_What you will do_.
Beginning at the line that holds "none -> green gift [284,189,328,232]" and continuing to the last line of the data below, transcribe every line word for word, without pictures.

_Listed records_.
========================================================================

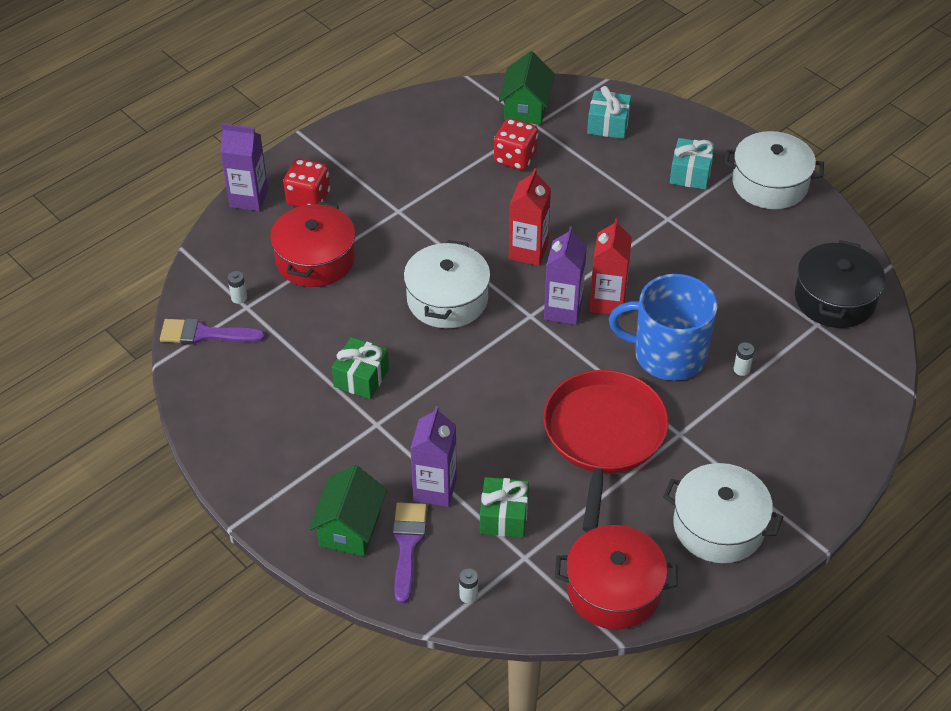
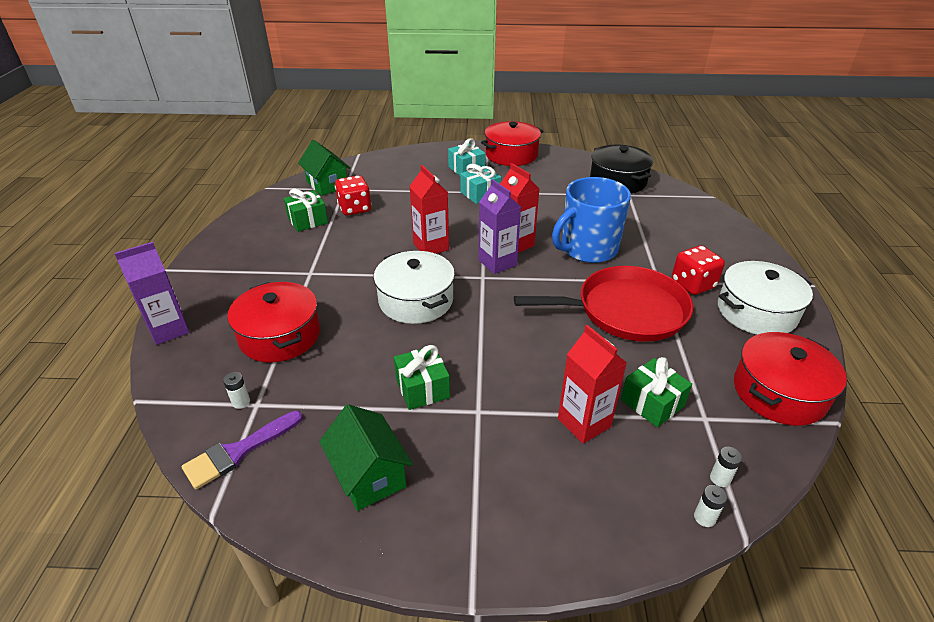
camera: 45 degrees left, 10 degrees down
red dice [283,159,330,207] -> red dice moved to [672,245,725,295]
green house [309,465,387,556] -> green house moved to [319,404,413,511]
purple brush [392,502,427,604] -> none
purple carton [410,406,457,507] -> red carton [558,325,627,444]
red pan [543,370,668,532] -> red pan turned 120 degrees clockwise [514,266,693,342]
turquoise gift [587,86,631,139] -> turquoise gift moved to [460,164,501,204]
white pot [724,131,824,209] -> red pot [481,121,543,166]
white battery [734,342,754,376] -> white battery moved to [694,485,727,527]
none -> green gift [284,189,328,232]

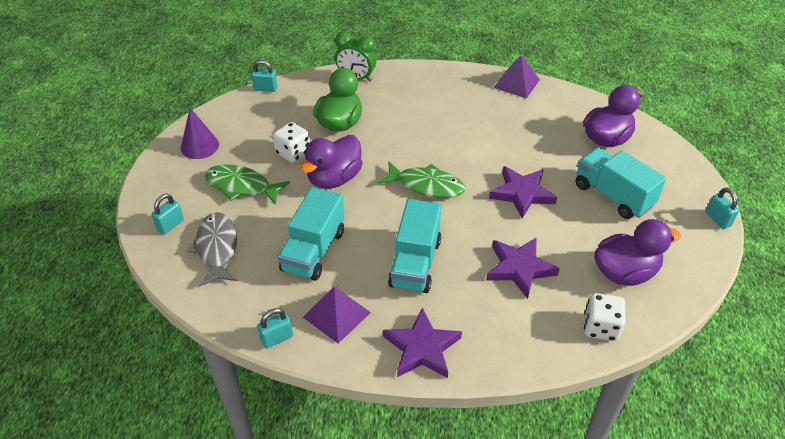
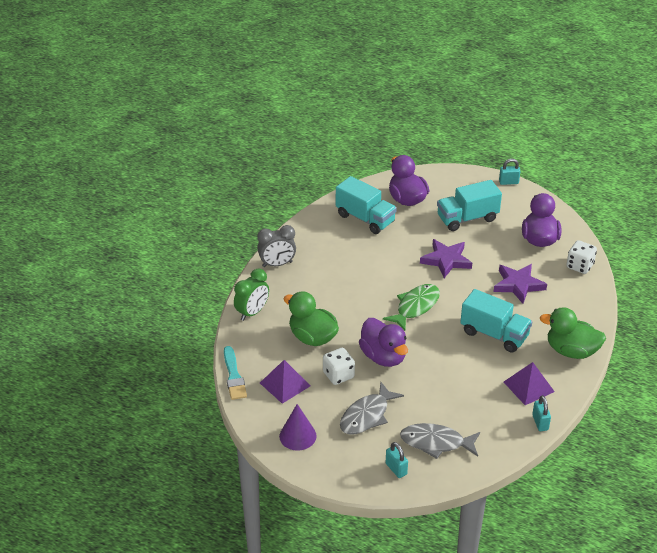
camera: 70 degrees left, 5 degrees down
green fish [205,164,290,205] -> grey fish [340,382,404,435]
turquoise padlock [251,60,277,92] -> turquoise brush [224,346,247,400]
turquoise truck [277,187,344,281] -> turquoise truck moved to [336,176,397,234]
purple star [383,308,462,378] -> green duck [540,307,606,359]
purple pyramid [493,55,540,99] -> purple pyramid moved to [260,360,310,404]
none -> grey clock [257,225,296,267]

========================================================================

_Written response_.
none -> green gift [284,189,328,232]

camera: 70 degrees left, 5 degrees down
green fish [205,164,290,205] -> grey fish [340,382,404,435]
turquoise padlock [251,60,277,92] -> turquoise brush [224,346,247,400]
turquoise truck [277,187,344,281] -> turquoise truck moved to [336,176,397,234]
purple star [383,308,462,378] -> green duck [540,307,606,359]
purple pyramid [493,55,540,99] -> purple pyramid moved to [260,360,310,404]
none -> grey clock [257,225,296,267]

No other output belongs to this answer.